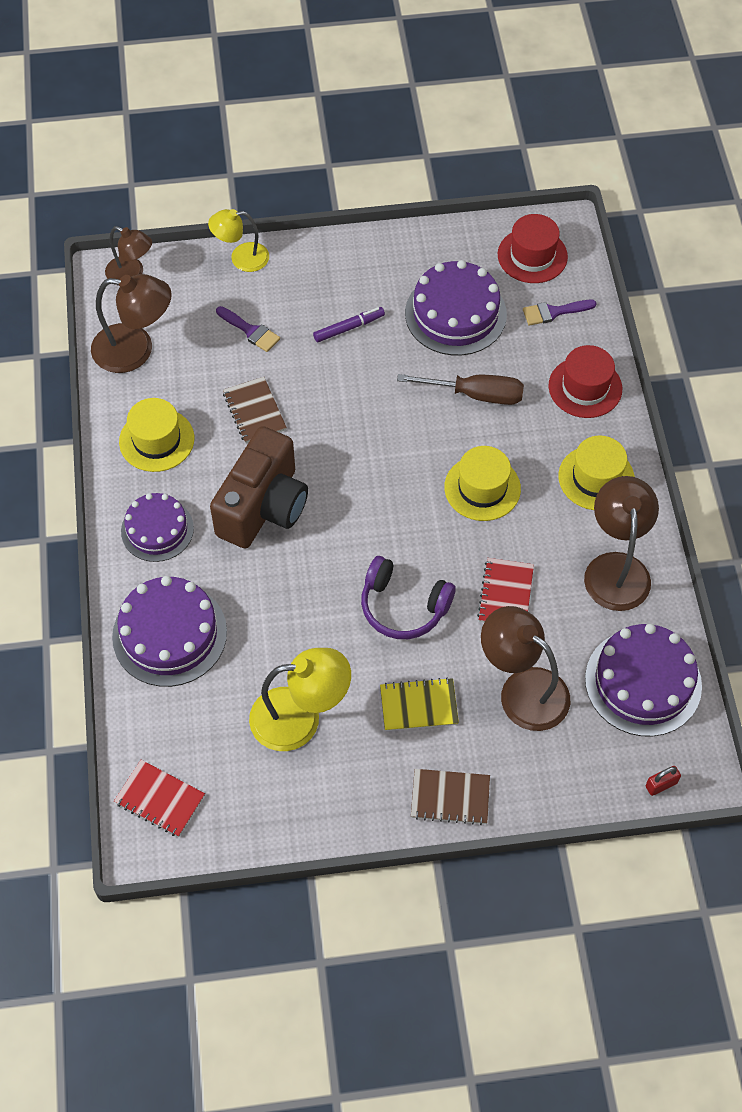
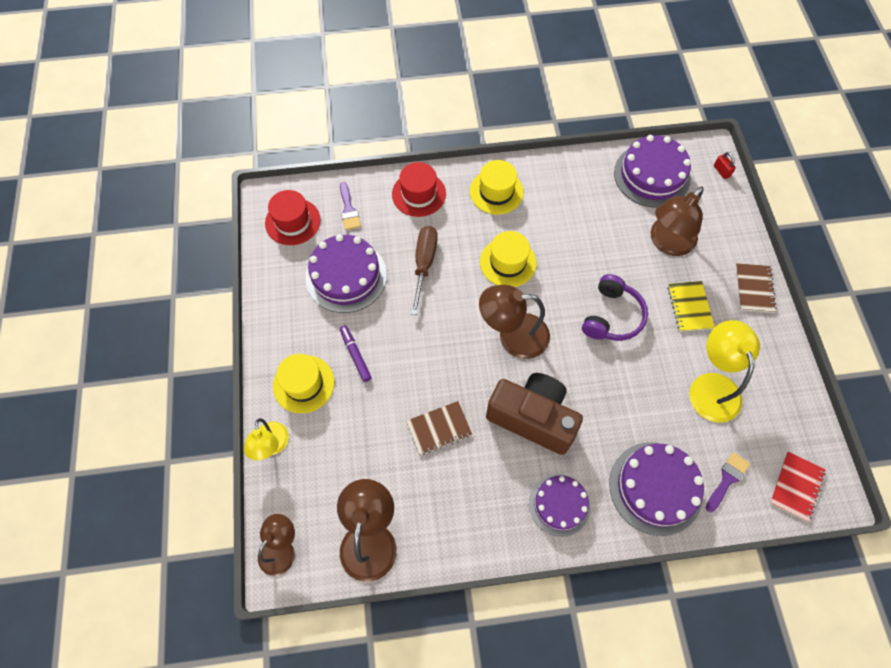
camera: 90 degrees left, 5 degrees up
(156, 440) = (469, 511): yellow hat -> yellow hat (303, 384)
(250, 331) = (354, 435): purple brush -> purple brush (727, 479)
(506, 594) = (595, 250): red notebook -> none
(616, 568) = (568, 184): brown lamp -> brown lamp (513, 336)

= = = = =

> _What to produce_: Your response should hold only an exact copy of the lines above, from the one containing "(250, 331) = (354, 435): purple" through the end of the entries.

> _Response_:
(250, 331) = (354, 435): purple brush -> purple brush (727, 479)
(506, 594) = (595, 250): red notebook -> none
(616, 568) = (568, 184): brown lamp -> brown lamp (513, 336)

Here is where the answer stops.